● **WORK INSTRUCTIONS**: Your copy should hold only the lines from the one with "orange pan: 3 -> 4" to the one with "yellow banana: 7 -> 3", both included, each exactly as it stands below, with no pictures.

● **DATA UNDER STUDY**:
◇ ◇ ◇ ◇ ◇
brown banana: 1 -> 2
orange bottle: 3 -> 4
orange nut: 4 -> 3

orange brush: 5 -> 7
◇ ◇ ◇ ◇ ◇
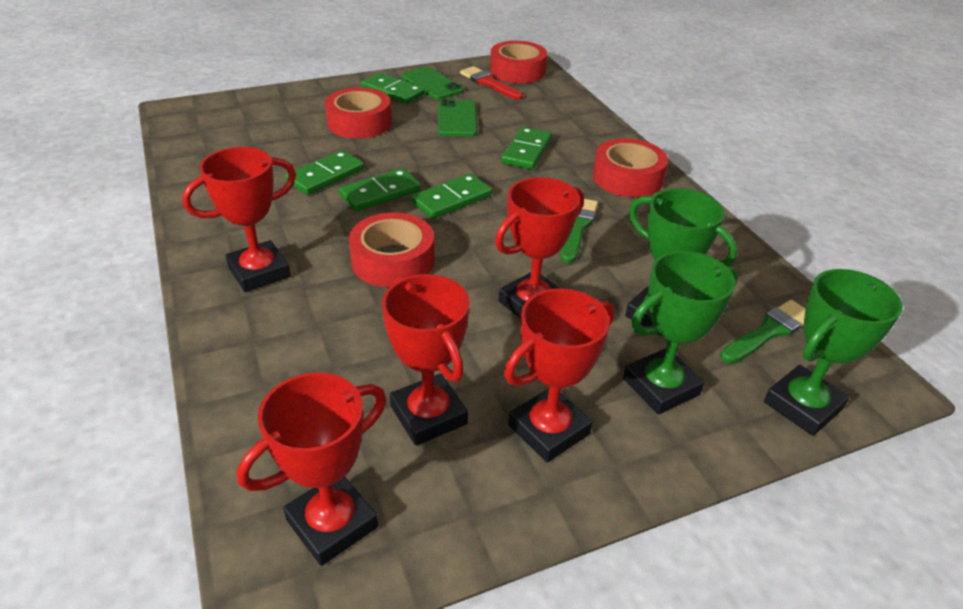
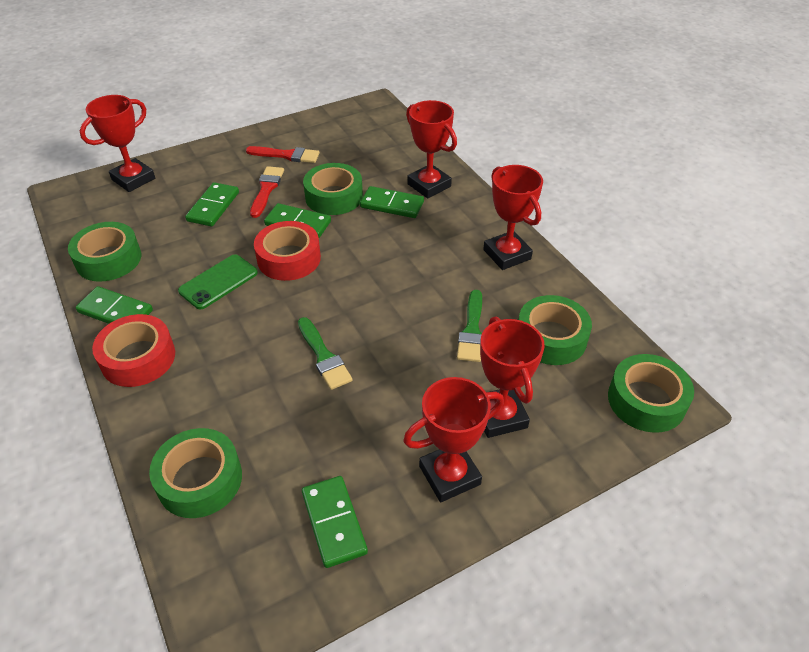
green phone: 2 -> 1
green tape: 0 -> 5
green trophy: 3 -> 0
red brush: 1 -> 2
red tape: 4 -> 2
◇ ◇ ◇ ◇ ◇
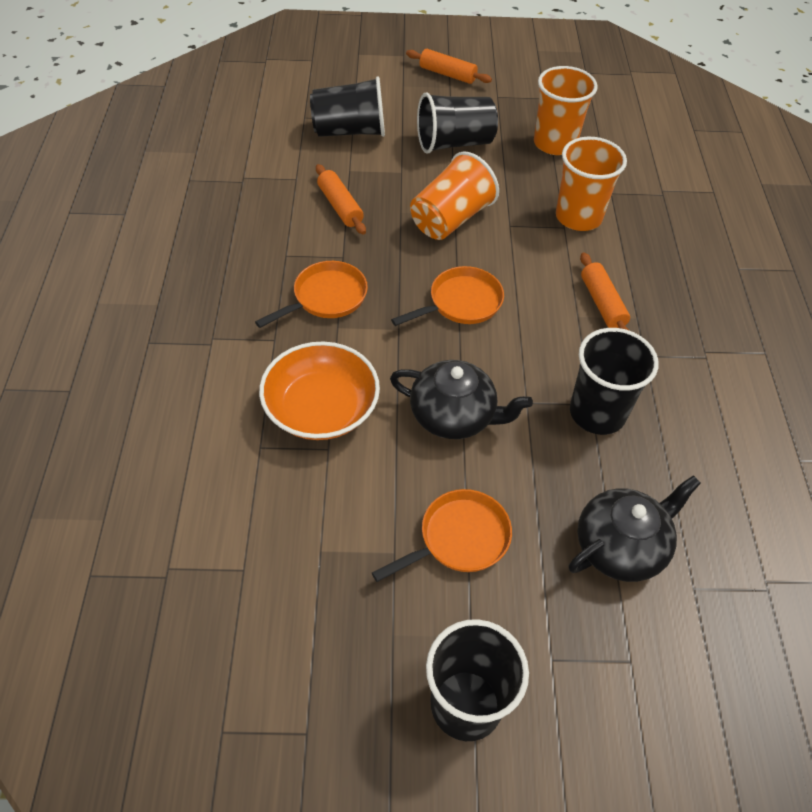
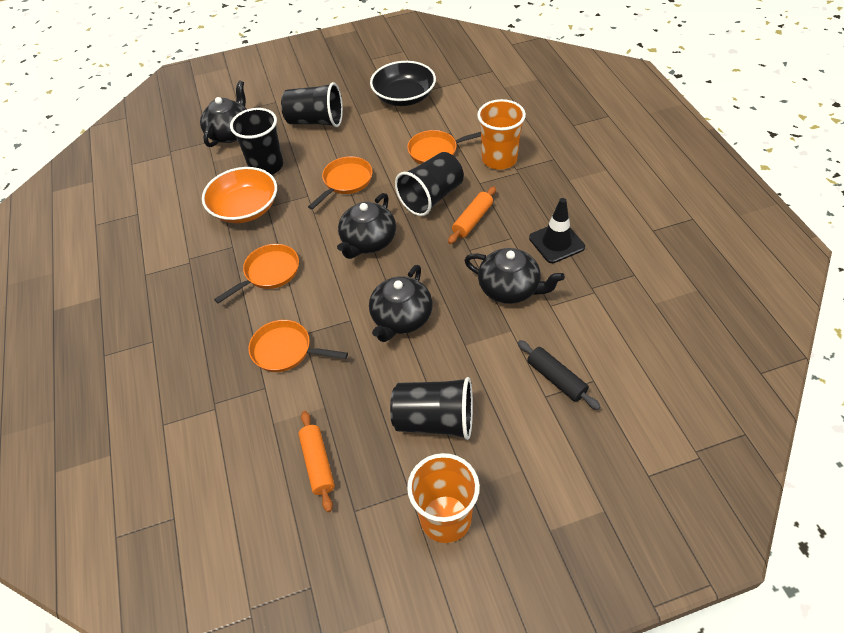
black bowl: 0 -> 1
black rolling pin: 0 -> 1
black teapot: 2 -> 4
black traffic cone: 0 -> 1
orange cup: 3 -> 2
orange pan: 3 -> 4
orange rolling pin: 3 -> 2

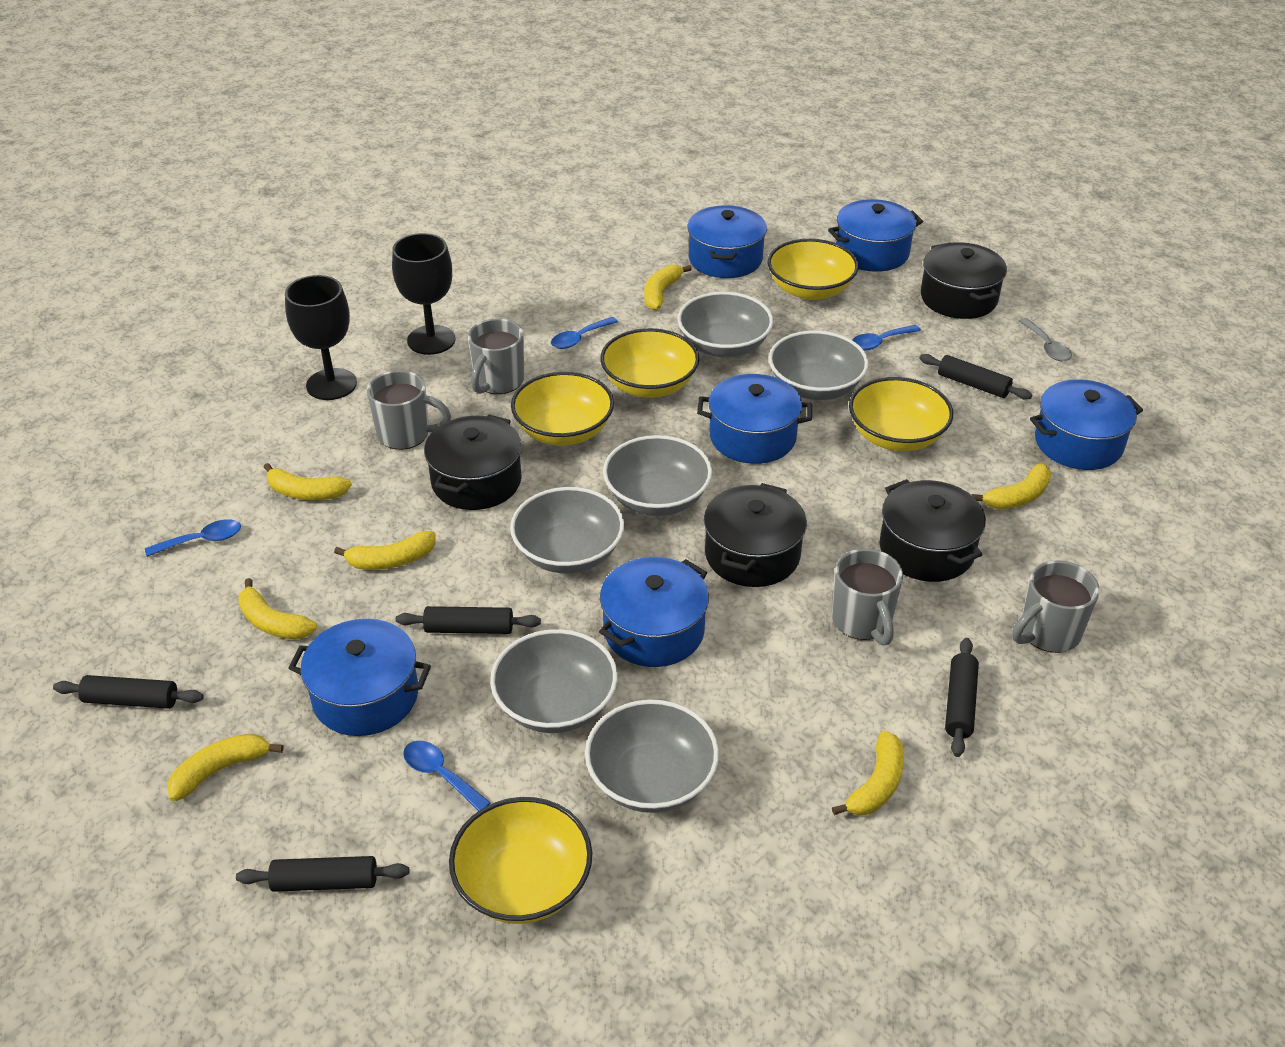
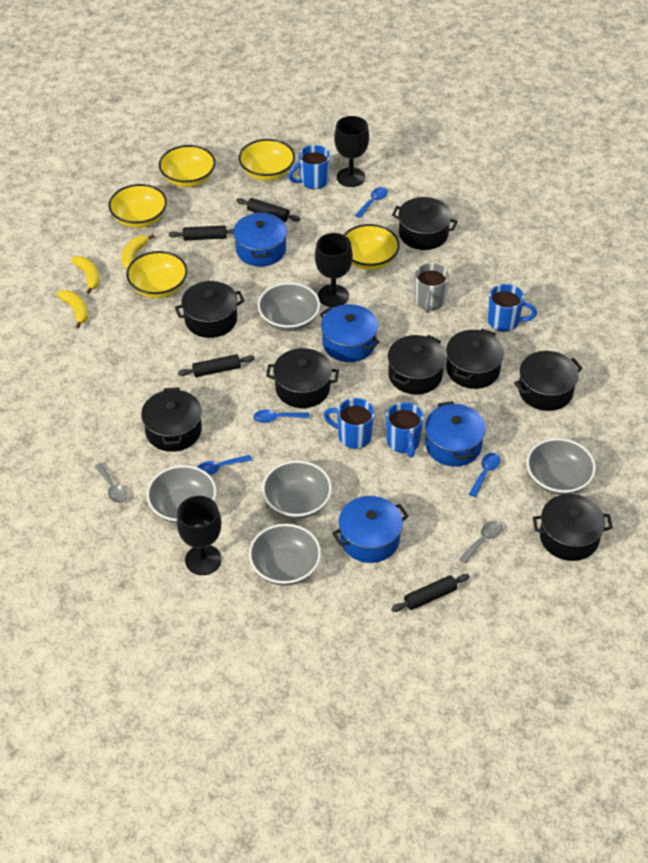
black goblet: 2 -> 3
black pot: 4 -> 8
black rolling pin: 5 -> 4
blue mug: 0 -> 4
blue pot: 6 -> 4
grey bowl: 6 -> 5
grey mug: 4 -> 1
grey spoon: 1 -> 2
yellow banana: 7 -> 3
◇ ◇ ◇ ◇ ◇
● **YOUR RESPONSE**:
orange pan: 3 -> 4
orange rolling pin: 3 -> 2

black goblet: 2 -> 3
black pot: 4 -> 8
black rolling pin: 5 -> 4
blue mug: 0 -> 4
blue pot: 6 -> 4
grey bowl: 6 -> 5
grey mug: 4 -> 1
grey spoon: 1 -> 2
yellow banana: 7 -> 3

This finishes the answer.